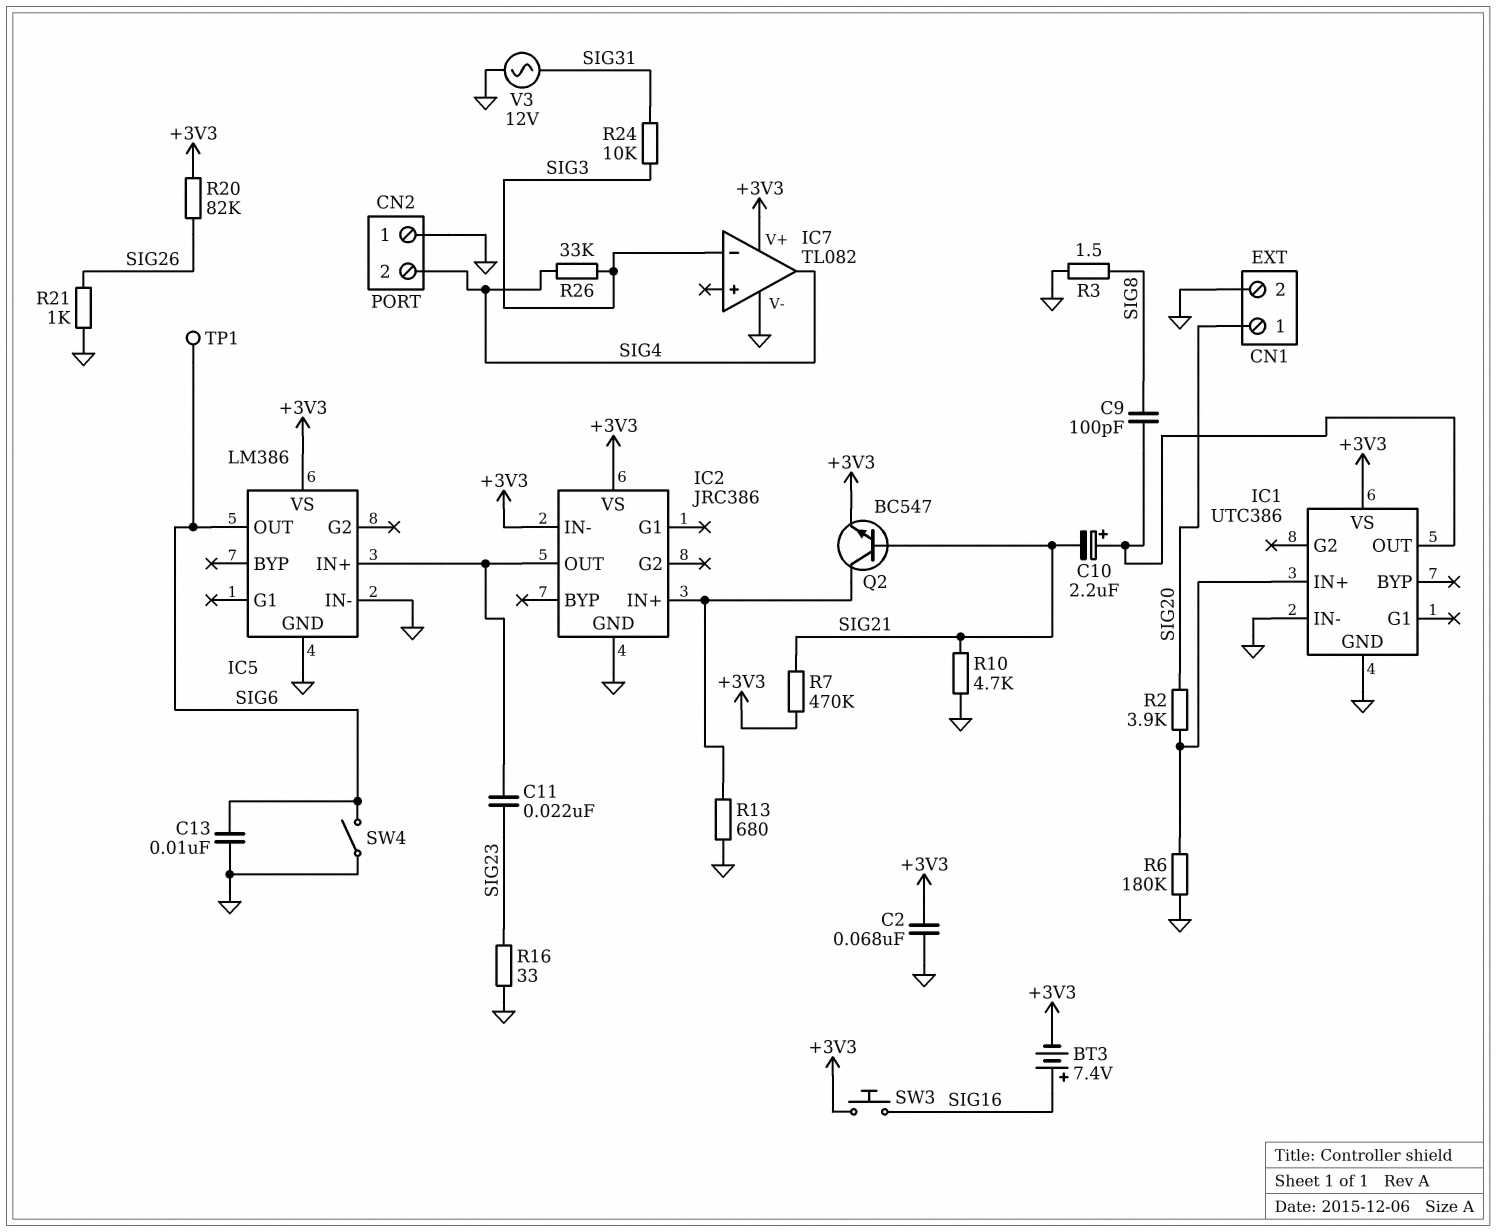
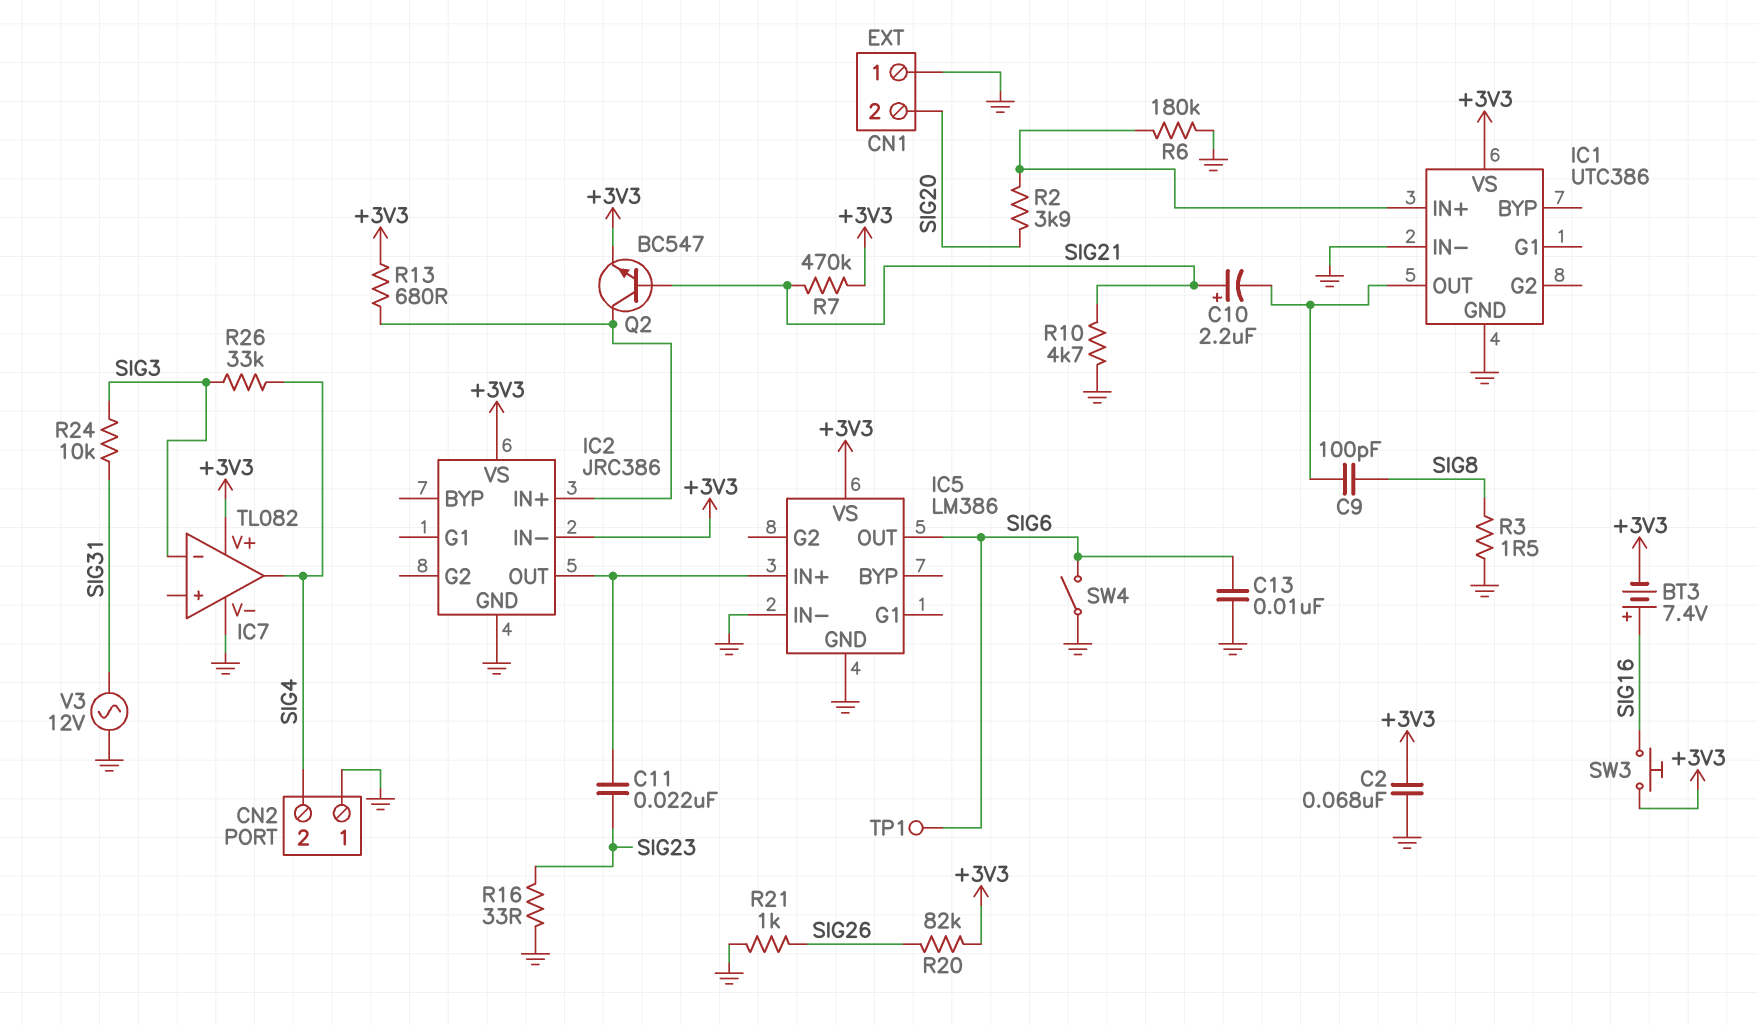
C10: 2.2uF (plus IC1/OUT, minus SIG21) -> 2.2uF (plus SIG21, minus IC1/OUT)
CN1 pin 1: SIG20 -> GND
CN1 pin 2: GND -> SIG20
R13: 680 (GND, IC2/IN+) -> 680 (+3V3, IC2/IN+)

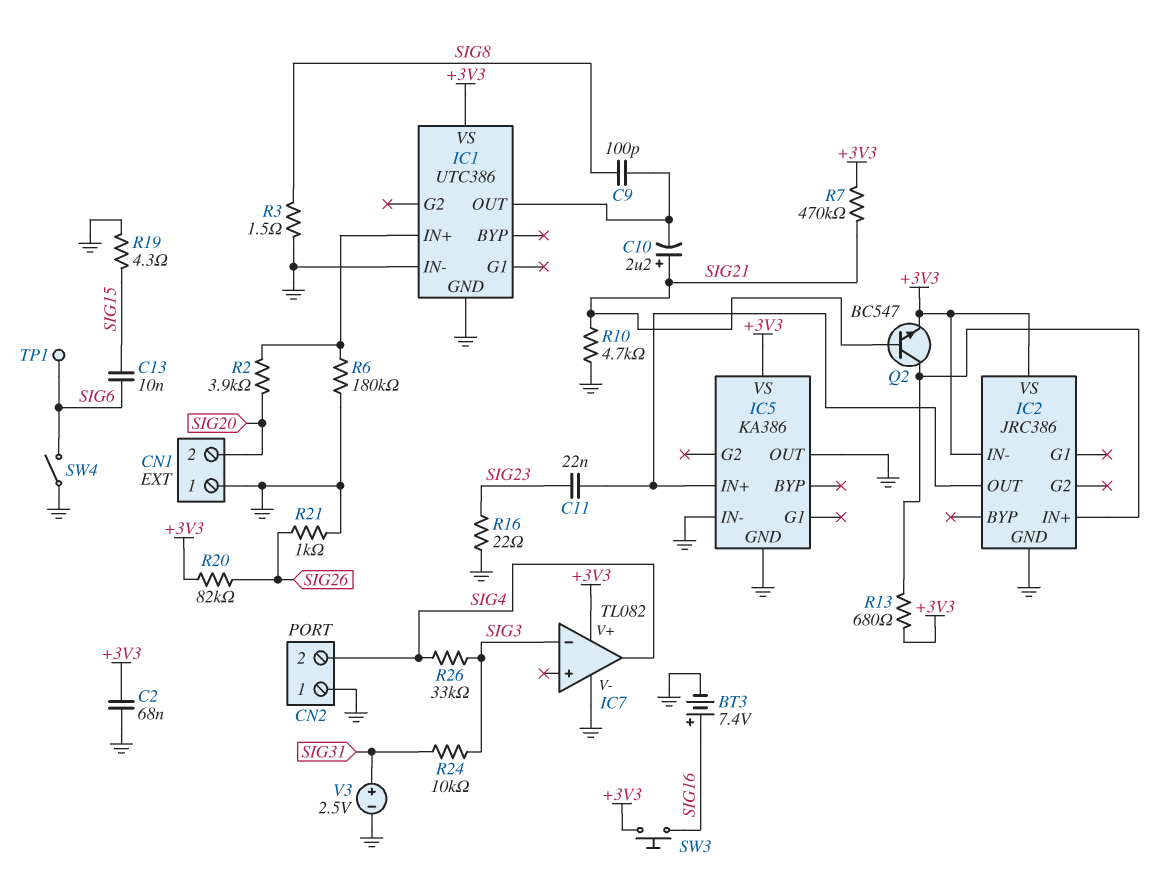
BT3: 7.4V (plus SIG16, minus +3V3) -> 7.4V (plus SIG16, minus GND)
C13: 10nF (GND, SIG6) -> 10nF (SIG6, SIG15)
IC5: LM386 -> KA386
IC5 pin OUT: SIG6 -> GND
R16: 33 (GND, SIG23) -> 22 (GND, SIG23)
R19: none -> 4.3 (GND, SIG15)
V3: AC 12V (GND, SIG31) -> 2.5V (plus SIG31, minus GND)

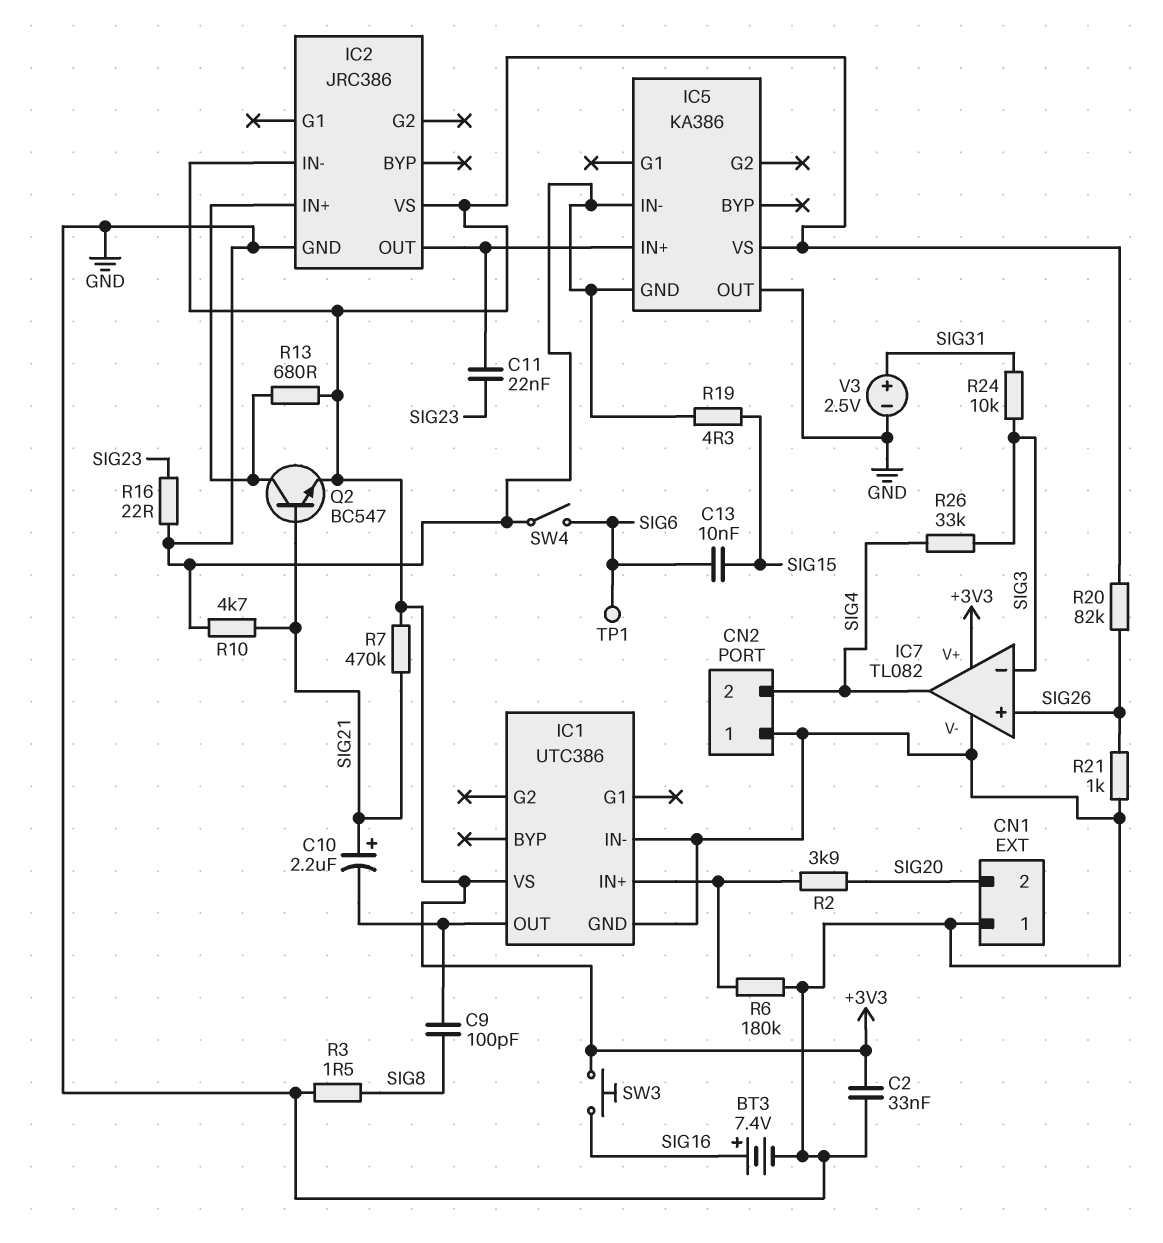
C2: 68nF (+3V3, GND) -> 33nF (+3V3, GND)
IC7 pin in+: none -> SIG26

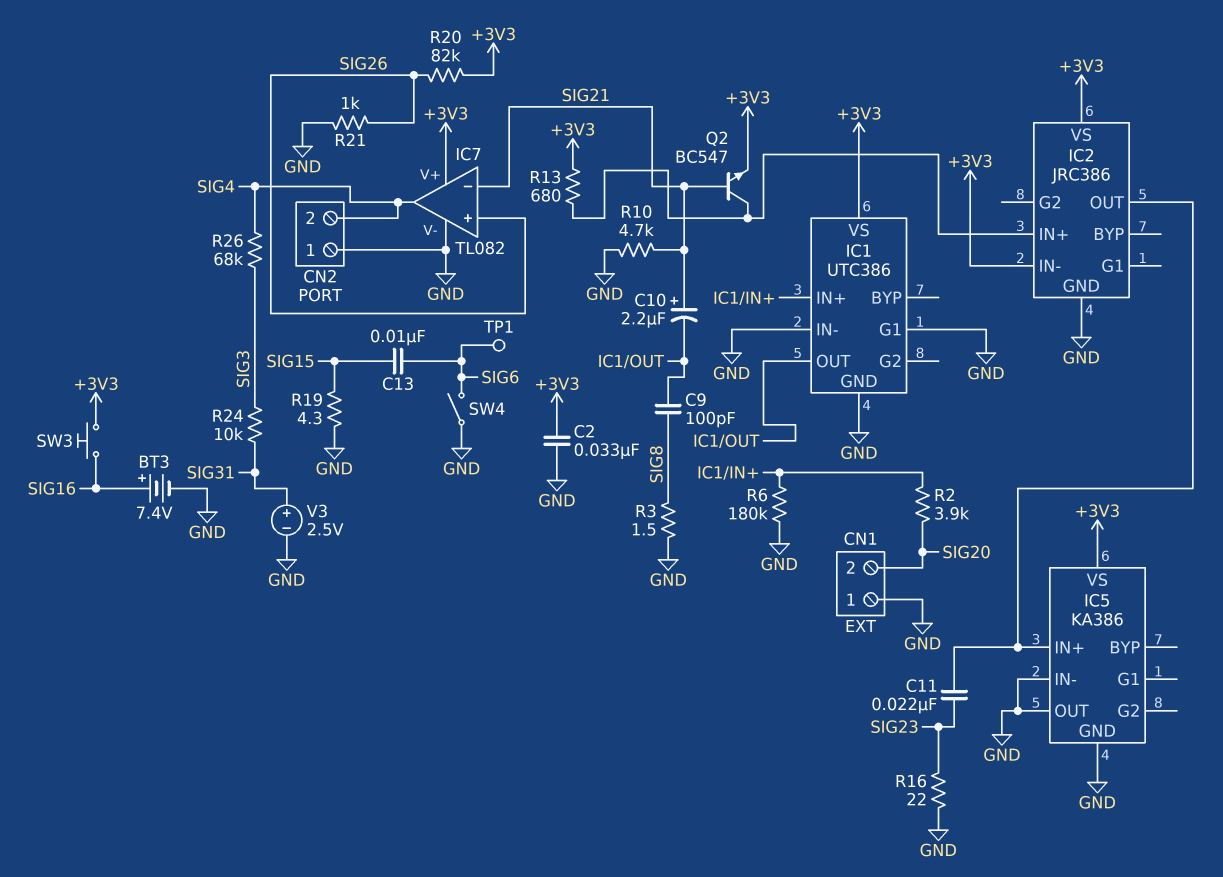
IC1 pin G1: none -> GND
IC7 pin in-: SIG3 -> SIG21
R7: 470k (+3V3, SIG21) -> none
R26: 33k (SIG3, SIG4) -> 68k (SIG3, SIG4)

-=-=-

_Work order_. Only the pictures are to be left out; write out all the other data exactly.

_Answer_.
C10: 2.2uF (plus IC1/OUT, minus SIG21) -> 2.2uF (plus SIG21, minus IC1/OUT)
CN1 pin 1: SIG20 -> GND
CN1 pin 2: GND -> SIG20
R13: 680 (GND, IC2/IN+) -> 680 (+3V3, IC2/IN+)

BT3: 7.4V (plus SIG16, minus +3V3) -> 7.4V (plus SIG16, minus GND)
C13: 10nF (GND, SIG6) -> 10nF (SIG6, SIG15)
IC5: LM386 -> KA386
IC5 pin OUT: SIG6 -> GND
R16: 33 (GND, SIG23) -> 22 (GND, SIG23)
R19: none -> 4.3 (GND, SIG15)
V3: AC 12V (GND, SIG31) -> 2.5V (plus SIG31, minus GND)

C2: 68nF (+3V3, GND) -> 33nF (+3V3, GND)
IC7 pin in+: none -> SIG26

IC1 pin G1: none -> GND
IC7 pin in-: SIG3 -> SIG21
R7: 470k (+3V3, SIG21) -> none
R26: 33k (SIG3, SIG4) -> 68k (SIG3, SIG4)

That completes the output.